Lines with the word "button": copy all of them from the entries below.
◆ ◆ ◆ ◆
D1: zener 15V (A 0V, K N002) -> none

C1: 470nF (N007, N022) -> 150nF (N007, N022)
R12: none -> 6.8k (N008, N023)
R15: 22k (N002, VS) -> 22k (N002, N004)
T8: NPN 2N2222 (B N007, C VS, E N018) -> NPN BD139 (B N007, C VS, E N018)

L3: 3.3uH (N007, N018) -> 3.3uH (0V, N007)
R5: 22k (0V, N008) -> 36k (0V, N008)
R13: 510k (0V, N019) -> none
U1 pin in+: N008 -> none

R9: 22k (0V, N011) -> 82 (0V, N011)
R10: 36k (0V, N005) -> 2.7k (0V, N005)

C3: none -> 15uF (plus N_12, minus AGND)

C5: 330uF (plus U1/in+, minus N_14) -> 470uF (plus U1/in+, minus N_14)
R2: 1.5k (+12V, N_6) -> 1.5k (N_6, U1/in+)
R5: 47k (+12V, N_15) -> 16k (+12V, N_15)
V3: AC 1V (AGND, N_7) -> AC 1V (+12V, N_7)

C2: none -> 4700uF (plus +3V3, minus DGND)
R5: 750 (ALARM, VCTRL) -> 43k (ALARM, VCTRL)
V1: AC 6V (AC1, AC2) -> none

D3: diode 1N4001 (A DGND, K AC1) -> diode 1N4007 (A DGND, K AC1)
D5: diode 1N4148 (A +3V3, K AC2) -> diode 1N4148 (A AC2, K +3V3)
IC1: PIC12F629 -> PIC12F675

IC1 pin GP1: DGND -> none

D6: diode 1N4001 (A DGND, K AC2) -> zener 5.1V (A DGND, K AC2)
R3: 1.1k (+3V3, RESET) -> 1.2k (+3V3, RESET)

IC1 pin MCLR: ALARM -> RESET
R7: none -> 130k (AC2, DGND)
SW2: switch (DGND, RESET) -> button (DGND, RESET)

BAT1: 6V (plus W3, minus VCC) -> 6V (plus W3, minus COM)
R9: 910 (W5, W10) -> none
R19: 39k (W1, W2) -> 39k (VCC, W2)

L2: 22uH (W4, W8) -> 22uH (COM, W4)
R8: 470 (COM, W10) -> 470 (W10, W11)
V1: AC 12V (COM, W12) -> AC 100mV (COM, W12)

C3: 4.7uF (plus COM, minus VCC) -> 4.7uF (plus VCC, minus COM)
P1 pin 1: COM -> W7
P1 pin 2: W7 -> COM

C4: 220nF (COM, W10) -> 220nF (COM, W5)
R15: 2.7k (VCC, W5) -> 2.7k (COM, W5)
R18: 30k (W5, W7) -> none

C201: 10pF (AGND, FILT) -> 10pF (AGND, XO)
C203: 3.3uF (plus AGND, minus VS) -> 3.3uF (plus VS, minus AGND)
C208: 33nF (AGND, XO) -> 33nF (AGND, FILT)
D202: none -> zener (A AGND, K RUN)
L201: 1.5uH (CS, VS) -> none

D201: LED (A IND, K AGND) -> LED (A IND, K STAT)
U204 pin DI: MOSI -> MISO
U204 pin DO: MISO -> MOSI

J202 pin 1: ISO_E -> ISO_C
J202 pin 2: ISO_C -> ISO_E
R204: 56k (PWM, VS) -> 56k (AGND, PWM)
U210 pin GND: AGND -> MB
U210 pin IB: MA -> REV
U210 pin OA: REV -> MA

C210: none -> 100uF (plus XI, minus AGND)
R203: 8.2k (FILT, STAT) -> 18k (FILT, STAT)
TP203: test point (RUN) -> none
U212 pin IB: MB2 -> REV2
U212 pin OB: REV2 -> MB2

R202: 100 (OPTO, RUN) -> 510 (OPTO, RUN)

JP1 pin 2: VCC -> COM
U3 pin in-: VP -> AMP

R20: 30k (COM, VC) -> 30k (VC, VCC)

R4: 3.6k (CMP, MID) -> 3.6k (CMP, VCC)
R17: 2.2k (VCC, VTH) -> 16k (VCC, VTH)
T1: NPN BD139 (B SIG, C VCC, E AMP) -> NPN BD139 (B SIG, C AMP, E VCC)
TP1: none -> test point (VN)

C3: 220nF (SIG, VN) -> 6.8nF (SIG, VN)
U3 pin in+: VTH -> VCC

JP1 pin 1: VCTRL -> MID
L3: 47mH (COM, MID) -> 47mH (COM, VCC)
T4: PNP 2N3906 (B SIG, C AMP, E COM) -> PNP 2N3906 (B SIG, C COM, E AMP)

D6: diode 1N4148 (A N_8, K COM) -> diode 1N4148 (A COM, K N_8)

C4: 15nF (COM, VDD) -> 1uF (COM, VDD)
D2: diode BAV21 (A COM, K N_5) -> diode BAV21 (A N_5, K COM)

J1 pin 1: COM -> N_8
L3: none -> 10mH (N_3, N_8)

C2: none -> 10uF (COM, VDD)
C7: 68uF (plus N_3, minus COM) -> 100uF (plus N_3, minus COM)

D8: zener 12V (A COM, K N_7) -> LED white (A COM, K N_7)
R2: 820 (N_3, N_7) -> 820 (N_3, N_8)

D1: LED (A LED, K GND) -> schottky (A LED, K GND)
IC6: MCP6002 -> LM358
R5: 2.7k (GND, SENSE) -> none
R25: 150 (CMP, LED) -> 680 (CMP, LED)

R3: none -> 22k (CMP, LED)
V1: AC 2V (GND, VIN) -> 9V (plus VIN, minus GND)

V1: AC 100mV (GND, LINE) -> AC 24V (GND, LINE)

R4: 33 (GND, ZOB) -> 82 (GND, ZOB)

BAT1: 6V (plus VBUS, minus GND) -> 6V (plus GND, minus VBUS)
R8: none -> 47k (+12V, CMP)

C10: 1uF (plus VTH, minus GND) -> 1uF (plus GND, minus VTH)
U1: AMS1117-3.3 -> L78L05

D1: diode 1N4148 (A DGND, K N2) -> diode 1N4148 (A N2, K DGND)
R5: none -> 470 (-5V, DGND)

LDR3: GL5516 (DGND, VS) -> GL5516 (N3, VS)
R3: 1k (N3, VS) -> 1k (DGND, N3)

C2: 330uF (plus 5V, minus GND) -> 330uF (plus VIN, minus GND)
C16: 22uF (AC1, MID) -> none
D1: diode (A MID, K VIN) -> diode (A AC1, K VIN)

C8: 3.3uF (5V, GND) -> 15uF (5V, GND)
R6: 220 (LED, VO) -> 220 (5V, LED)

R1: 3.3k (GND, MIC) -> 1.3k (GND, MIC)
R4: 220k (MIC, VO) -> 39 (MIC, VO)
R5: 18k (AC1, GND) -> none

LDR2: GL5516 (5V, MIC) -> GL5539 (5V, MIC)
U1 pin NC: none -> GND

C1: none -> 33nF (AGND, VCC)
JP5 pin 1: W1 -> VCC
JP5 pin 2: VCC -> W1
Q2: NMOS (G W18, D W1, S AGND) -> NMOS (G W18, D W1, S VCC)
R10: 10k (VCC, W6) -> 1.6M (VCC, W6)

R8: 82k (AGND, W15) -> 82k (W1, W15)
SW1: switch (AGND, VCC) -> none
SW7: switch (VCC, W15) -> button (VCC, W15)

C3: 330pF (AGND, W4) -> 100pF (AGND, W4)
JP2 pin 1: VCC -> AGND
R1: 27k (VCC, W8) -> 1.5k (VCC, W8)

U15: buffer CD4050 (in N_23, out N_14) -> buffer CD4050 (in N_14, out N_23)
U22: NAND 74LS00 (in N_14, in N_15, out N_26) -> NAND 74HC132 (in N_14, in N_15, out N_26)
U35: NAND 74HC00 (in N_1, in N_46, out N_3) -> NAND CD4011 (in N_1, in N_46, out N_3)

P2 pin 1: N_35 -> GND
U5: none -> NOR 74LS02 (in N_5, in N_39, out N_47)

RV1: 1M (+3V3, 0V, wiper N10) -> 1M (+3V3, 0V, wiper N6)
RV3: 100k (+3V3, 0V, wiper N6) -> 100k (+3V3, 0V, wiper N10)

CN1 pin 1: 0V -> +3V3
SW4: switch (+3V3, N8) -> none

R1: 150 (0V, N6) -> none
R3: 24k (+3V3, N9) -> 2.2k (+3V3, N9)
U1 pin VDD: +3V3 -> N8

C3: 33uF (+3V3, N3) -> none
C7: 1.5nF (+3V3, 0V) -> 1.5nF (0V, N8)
◆ ◆ ◆ ◆
▶ [Answer to the exercise]
SW2: switch (DGND, RESET) -> button (DGND, RESET)
SW7: switch (VCC, W15) -> button (VCC, W15)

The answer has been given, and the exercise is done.